● Challenge
How many lines in the data below contain the string "kern"? Reply with the number alone.

------------------------------------------------------------------------

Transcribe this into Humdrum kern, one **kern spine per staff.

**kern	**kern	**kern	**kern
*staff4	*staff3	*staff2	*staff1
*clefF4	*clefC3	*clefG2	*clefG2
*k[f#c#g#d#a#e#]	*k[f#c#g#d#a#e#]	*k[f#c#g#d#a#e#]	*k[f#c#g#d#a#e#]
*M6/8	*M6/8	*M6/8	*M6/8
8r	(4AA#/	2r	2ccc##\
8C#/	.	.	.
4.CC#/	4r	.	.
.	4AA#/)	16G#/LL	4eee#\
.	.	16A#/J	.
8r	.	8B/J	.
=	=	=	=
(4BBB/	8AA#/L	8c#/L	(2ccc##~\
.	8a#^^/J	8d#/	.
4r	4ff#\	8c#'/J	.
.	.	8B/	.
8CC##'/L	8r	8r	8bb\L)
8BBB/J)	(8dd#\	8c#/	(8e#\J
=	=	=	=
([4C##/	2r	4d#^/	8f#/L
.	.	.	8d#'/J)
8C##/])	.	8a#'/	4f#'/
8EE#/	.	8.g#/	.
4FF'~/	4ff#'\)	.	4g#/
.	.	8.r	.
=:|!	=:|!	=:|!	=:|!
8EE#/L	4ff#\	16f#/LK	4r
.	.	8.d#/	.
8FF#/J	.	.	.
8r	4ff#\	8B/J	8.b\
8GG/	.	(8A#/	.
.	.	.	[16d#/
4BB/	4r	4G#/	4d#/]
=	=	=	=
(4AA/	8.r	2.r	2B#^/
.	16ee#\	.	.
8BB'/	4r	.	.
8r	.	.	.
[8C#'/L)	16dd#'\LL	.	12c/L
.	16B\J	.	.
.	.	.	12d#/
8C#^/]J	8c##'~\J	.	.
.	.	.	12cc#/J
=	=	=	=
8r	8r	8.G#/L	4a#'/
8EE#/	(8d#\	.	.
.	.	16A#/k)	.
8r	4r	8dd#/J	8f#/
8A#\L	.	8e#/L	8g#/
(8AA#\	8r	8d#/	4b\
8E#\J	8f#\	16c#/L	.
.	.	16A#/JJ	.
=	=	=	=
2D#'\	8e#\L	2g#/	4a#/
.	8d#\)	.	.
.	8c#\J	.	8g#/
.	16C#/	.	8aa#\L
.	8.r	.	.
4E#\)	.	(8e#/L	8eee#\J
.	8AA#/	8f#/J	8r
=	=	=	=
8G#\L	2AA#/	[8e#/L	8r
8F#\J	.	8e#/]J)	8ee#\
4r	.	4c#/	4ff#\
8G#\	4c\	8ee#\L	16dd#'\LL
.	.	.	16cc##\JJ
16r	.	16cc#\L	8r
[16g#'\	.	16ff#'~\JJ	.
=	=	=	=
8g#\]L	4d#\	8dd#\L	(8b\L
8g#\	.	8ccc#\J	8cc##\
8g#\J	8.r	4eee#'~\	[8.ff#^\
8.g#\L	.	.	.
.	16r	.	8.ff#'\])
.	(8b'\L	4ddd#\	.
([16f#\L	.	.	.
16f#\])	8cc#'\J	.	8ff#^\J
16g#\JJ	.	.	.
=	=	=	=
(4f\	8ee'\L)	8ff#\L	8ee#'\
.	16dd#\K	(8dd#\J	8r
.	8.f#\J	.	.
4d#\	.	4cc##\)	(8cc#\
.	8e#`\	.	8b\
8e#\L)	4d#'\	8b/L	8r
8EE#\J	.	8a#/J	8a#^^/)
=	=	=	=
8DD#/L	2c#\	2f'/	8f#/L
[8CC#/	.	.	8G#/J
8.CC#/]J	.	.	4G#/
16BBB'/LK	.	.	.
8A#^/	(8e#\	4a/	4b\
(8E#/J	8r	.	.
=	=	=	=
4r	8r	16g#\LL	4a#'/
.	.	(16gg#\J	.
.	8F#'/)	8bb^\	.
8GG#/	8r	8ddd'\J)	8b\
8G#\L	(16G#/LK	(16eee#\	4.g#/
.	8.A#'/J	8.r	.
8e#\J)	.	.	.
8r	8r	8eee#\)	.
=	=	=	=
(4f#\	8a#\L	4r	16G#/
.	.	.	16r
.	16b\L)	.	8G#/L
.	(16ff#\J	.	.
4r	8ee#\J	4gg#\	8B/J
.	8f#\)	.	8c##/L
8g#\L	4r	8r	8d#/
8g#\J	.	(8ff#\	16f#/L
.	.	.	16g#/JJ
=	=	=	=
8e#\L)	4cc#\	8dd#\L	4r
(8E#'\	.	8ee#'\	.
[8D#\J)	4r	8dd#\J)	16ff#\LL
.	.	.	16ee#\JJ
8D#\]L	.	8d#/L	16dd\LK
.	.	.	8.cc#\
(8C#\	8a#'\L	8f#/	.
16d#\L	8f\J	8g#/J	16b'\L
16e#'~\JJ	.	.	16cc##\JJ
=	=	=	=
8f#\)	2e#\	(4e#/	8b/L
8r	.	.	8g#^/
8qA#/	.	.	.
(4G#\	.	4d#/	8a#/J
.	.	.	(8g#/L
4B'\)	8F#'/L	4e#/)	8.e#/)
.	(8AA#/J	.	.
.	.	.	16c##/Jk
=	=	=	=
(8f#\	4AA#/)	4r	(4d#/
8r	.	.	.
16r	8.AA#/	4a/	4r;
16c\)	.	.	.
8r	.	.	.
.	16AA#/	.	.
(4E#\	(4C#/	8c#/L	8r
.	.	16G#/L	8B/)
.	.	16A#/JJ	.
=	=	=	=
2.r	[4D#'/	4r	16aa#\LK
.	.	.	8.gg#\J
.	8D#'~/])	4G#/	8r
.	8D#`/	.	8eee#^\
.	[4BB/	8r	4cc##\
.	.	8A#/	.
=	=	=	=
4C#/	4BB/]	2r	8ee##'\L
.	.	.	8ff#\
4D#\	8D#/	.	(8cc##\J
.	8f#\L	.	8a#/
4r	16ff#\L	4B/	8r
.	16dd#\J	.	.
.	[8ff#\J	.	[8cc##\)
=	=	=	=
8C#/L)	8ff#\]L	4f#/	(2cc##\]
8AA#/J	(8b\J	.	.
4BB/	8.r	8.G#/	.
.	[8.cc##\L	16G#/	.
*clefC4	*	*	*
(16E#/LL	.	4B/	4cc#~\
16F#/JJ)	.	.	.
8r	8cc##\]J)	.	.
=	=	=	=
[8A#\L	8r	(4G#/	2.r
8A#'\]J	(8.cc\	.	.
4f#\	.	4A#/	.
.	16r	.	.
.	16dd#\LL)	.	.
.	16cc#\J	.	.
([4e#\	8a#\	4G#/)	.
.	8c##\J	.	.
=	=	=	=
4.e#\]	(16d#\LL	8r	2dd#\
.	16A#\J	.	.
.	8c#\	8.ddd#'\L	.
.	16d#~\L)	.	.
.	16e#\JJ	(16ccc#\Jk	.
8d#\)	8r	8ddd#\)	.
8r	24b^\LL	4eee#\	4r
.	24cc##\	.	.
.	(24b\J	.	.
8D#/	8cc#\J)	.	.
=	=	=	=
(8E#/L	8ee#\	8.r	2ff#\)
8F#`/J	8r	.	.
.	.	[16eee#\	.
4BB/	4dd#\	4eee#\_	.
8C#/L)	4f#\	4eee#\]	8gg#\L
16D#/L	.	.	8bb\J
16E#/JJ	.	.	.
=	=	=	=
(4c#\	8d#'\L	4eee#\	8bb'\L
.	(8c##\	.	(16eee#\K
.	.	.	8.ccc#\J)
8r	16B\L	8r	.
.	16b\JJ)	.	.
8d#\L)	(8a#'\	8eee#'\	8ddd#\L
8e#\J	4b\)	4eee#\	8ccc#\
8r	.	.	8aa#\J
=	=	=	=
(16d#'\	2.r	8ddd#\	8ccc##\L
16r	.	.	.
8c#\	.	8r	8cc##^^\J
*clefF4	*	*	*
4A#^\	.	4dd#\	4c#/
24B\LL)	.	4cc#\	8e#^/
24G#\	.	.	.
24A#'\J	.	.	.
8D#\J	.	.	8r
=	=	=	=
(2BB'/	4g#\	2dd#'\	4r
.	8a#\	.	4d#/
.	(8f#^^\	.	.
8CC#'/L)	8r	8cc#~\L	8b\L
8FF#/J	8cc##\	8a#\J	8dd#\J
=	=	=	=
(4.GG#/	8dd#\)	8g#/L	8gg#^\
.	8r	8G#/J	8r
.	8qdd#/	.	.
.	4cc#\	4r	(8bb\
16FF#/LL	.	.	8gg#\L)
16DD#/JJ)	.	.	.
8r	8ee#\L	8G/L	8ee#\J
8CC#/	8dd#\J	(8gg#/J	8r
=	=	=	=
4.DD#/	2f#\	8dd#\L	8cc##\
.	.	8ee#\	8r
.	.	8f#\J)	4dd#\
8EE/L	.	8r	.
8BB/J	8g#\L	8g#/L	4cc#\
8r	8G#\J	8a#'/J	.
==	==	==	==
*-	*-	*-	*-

------------------------------------------------------------------------

● Completed exercise
2